**Task details**
Write out the opening lines of the data word for word, up to and including the line with "Someone scaled the", and leave every picture and every later line out.

**Entries supplied**
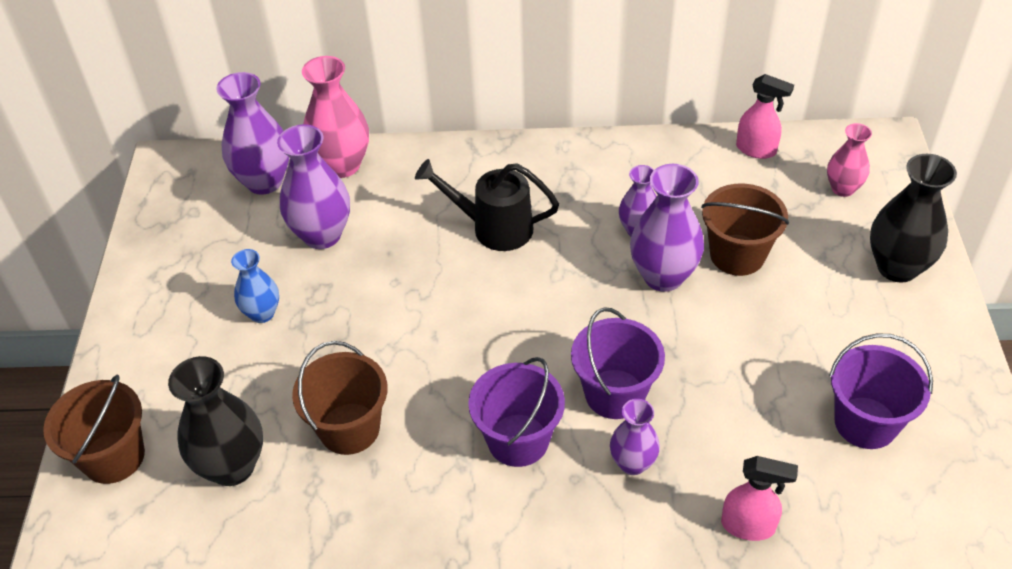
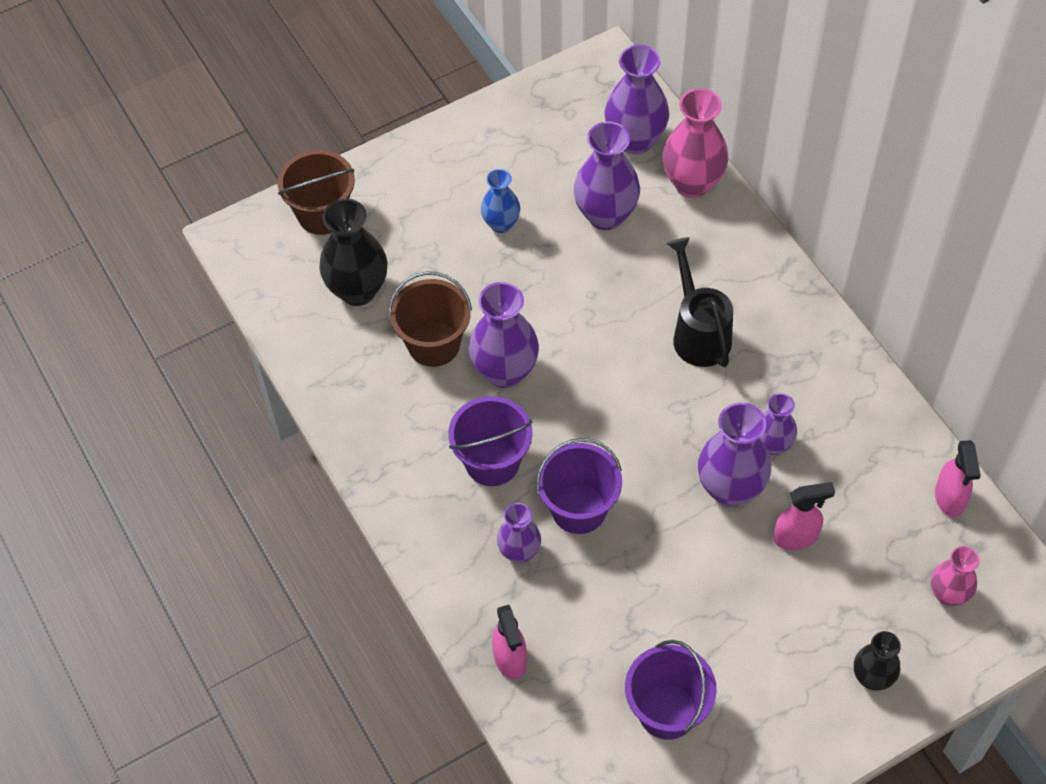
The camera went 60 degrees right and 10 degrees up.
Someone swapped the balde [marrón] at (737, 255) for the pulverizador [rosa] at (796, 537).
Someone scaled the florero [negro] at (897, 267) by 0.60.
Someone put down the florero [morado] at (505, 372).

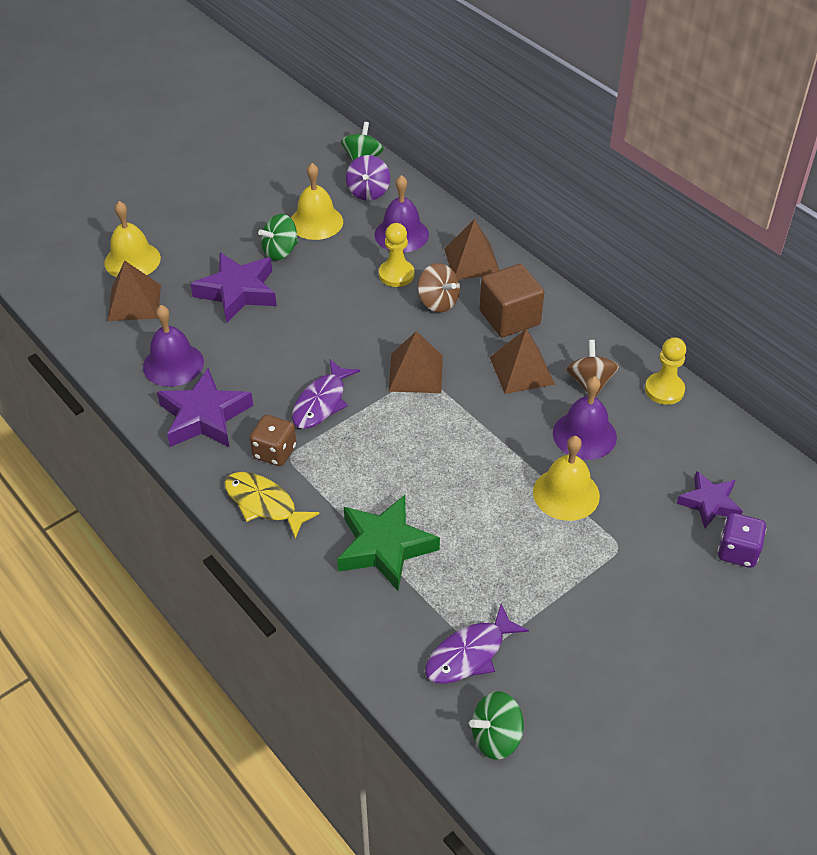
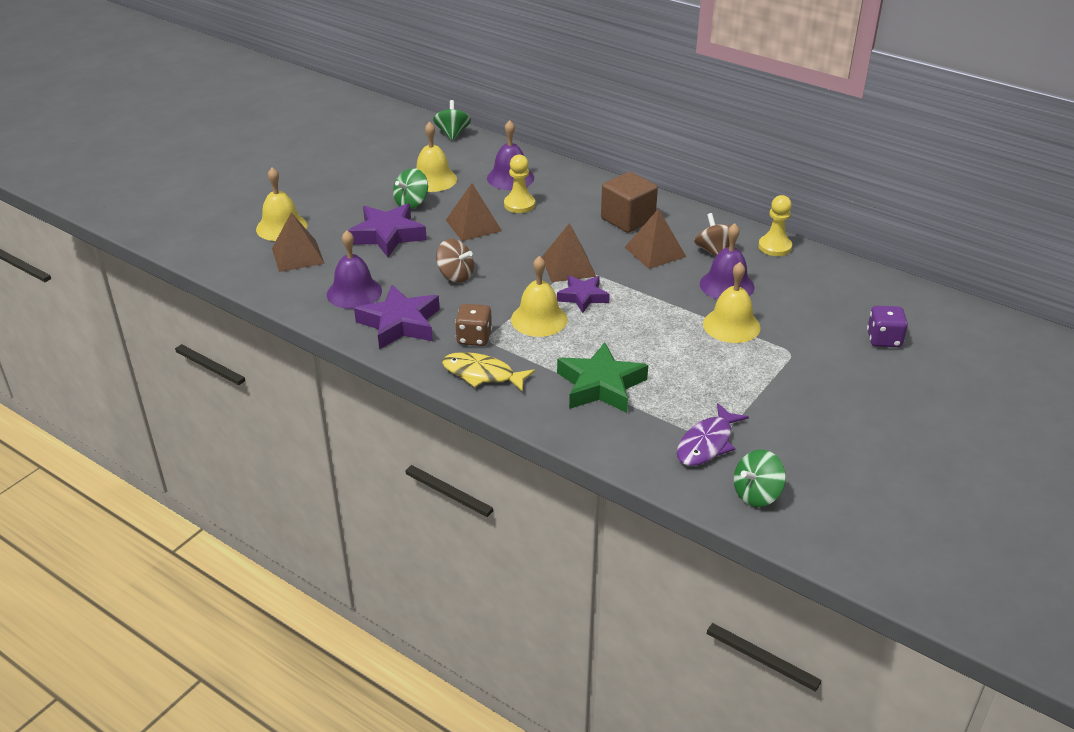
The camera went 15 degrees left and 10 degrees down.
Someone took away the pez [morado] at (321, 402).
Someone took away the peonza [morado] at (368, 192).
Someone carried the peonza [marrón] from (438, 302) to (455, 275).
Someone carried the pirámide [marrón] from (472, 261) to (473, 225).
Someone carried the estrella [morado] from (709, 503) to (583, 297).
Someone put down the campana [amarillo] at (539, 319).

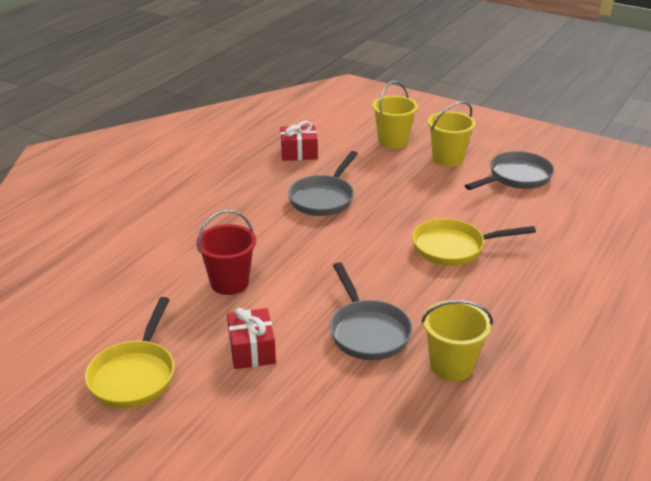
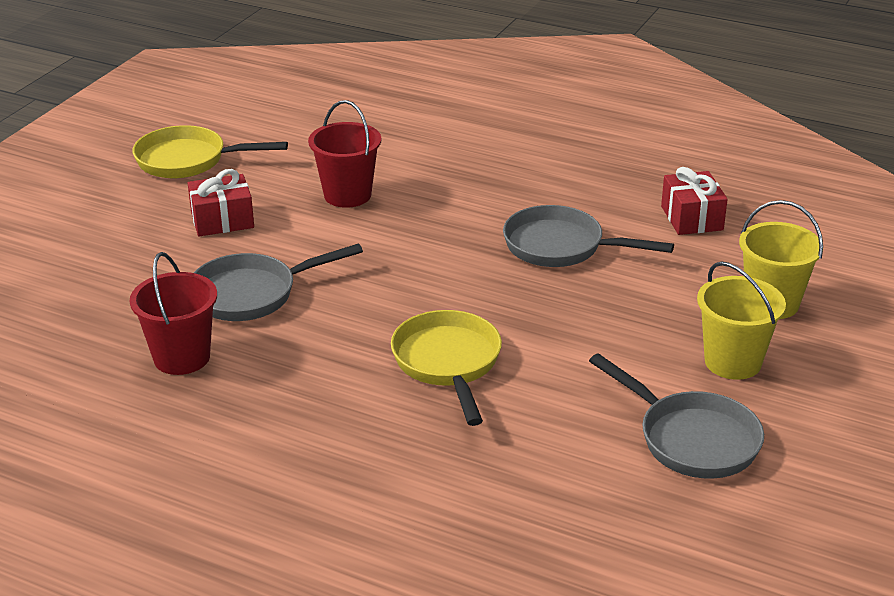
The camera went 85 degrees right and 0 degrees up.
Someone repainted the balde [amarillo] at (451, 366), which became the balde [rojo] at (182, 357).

**Your response**
The camera went 60 degrees right and 10 degrees up.
Someone swapped the balde [marrón] at (737, 255) for the pulverizador [rosa] at (796, 537).
Someone scaled the florero [negro] at (897, 267) by 0.60.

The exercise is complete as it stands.